[Records contained in a dataset]
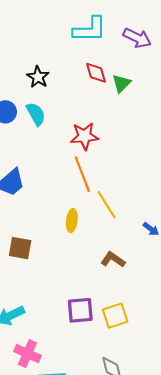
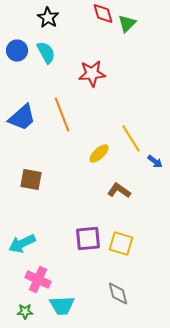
orange line: (82, 174) -> (62, 114), moved
yellow line: (107, 205) -> (131, 138), moved
yellow ellipse: (72, 221) -> (99, 154), moved, turned 40
yellow square: (115, 316) -> (121, 244), turned 35

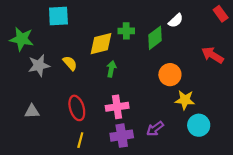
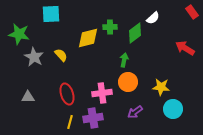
gray star: (39, 65) -> (34, 57), turned -30
green arrow: (111, 69) -> (124, 60), moved
orange circle: (170, 75) -> (128, 82), moved
purple cross: (122, 136) -> (93, 118), moved

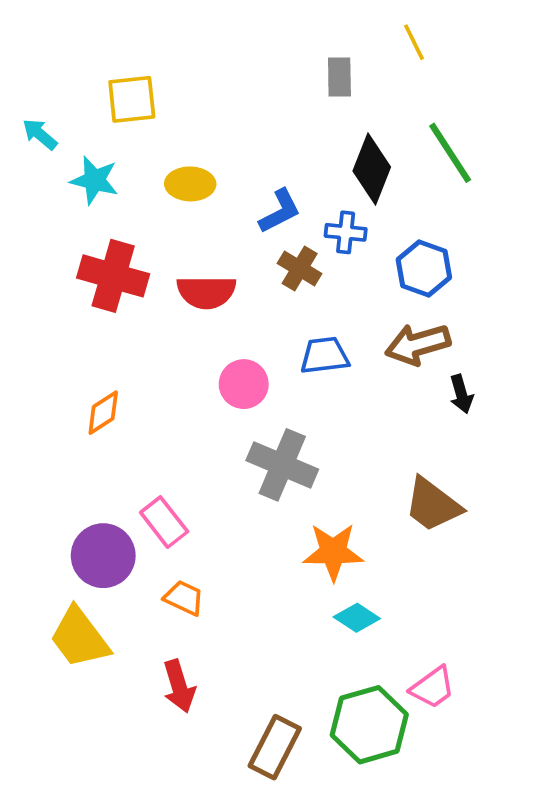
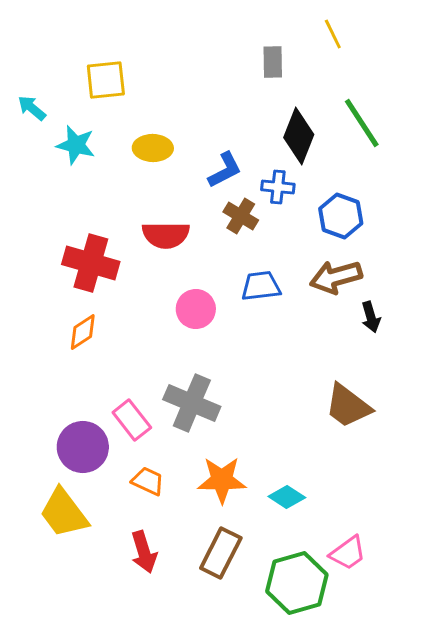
red cross: (113, 276) -> (91, 263), moved
gray cross: (282, 465) -> (192, 403), moved
orange star: (333, 552) -> (222, 480), moved
brown rectangle: (275, 747) -> (221, 553), moved

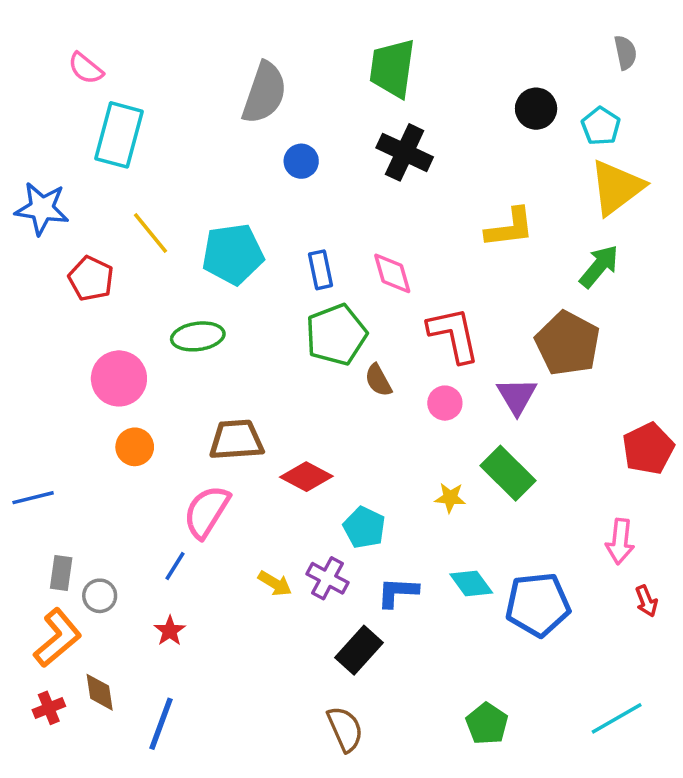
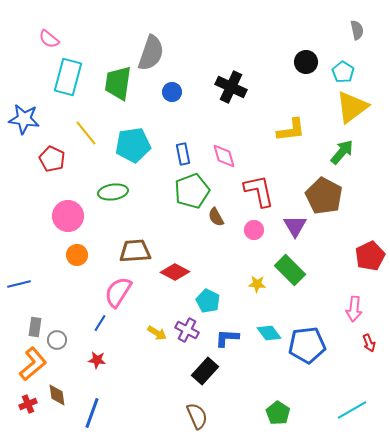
green trapezoid: (392, 68) -> (118, 83), moved
red star: (170, 631) -> (97, 360), turned -30

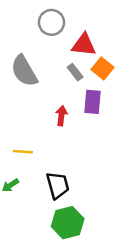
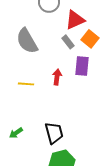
red triangle: (84, 45) -> (75, 20), turned -30
yellow line: (23, 152) -> (26, 84), moved

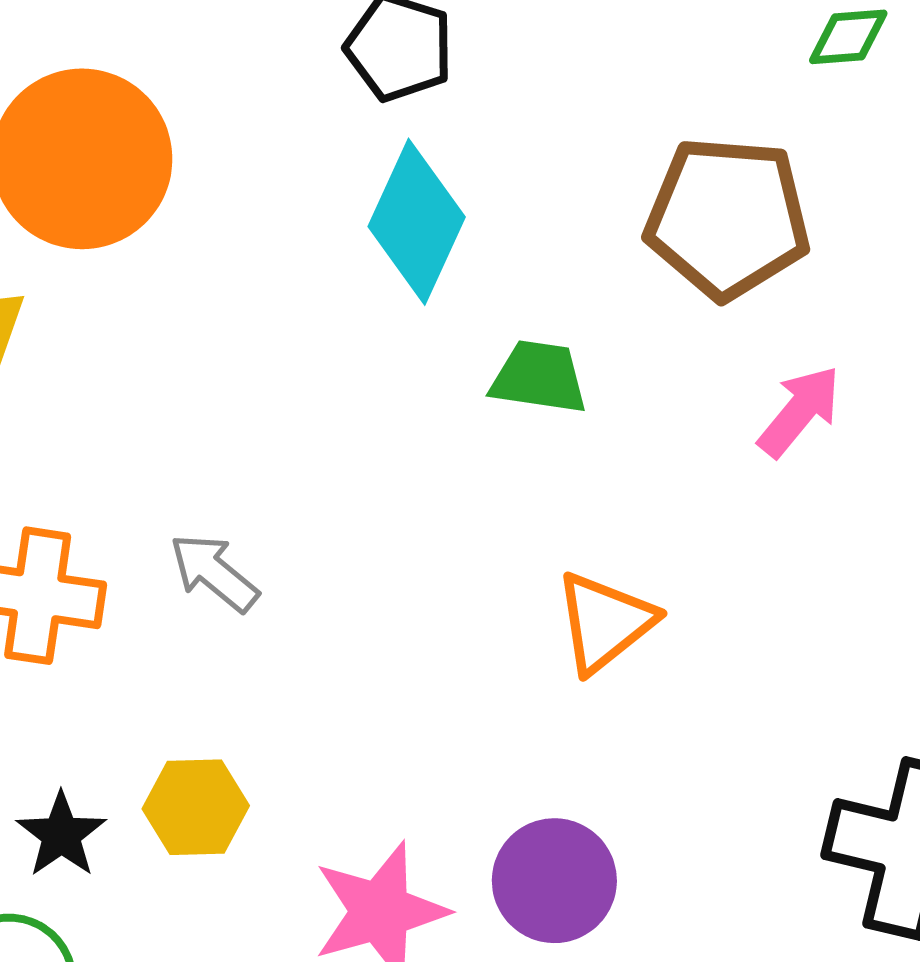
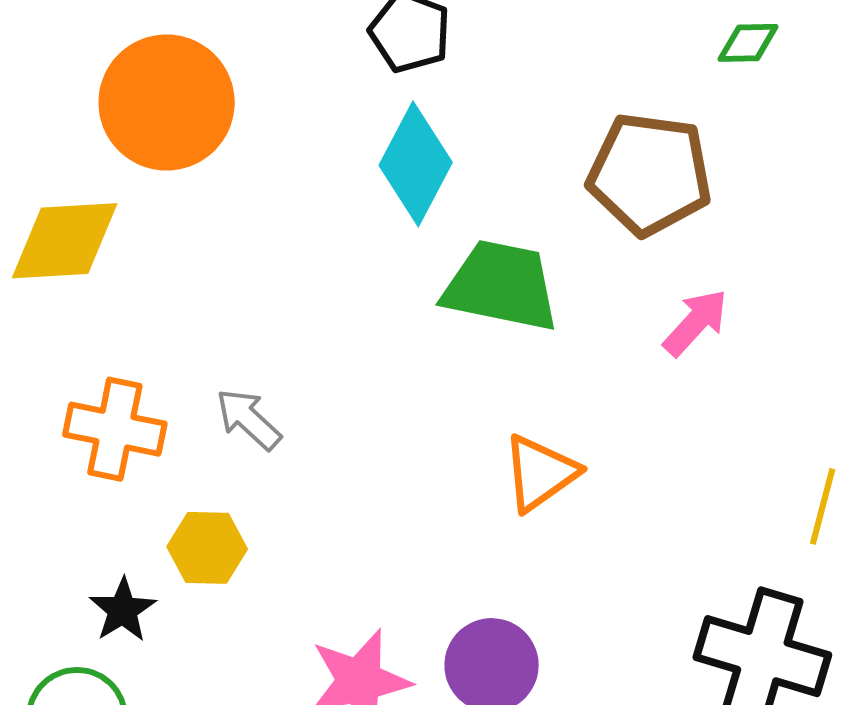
green trapezoid: (539, 377) -> (501, 286), size x1.6
yellow hexagon: (196, 807) -> (207, 548), moved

■ PROBLEM DETAILS ■
Would you copy out every entry above word for word, without the pictures?

■ RESPONSE TO THE TASK ■
orange line: (82, 174) -> (62, 114), moved
yellow line: (107, 205) -> (131, 138), moved
yellow ellipse: (72, 221) -> (99, 154), moved, turned 40
yellow square: (115, 316) -> (121, 244), turned 35

gray star: (39, 65) -> (34, 57), turned -30
green arrow: (111, 69) -> (124, 60), moved
orange circle: (170, 75) -> (128, 82), moved
purple cross: (122, 136) -> (93, 118), moved

red cross: (113, 276) -> (91, 263), moved
gray cross: (282, 465) -> (192, 403), moved
orange star: (333, 552) -> (222, 480), moved
brown rectangle: (275, 747) -> (221, 553), moved

green trapezoid: (392, 68) -> (118, 83), moved
red star: (170, 631) -> (97, 360), turned -30

red triangle: (84, 45) -> (75, 20), turned -30
yellow line: (23, 152) -> (26, 84), moved

green trapezoid: (539, 377) -> (501, 286), size x1.6
yellow hexagon: (196, 807) -> (207, 548), moved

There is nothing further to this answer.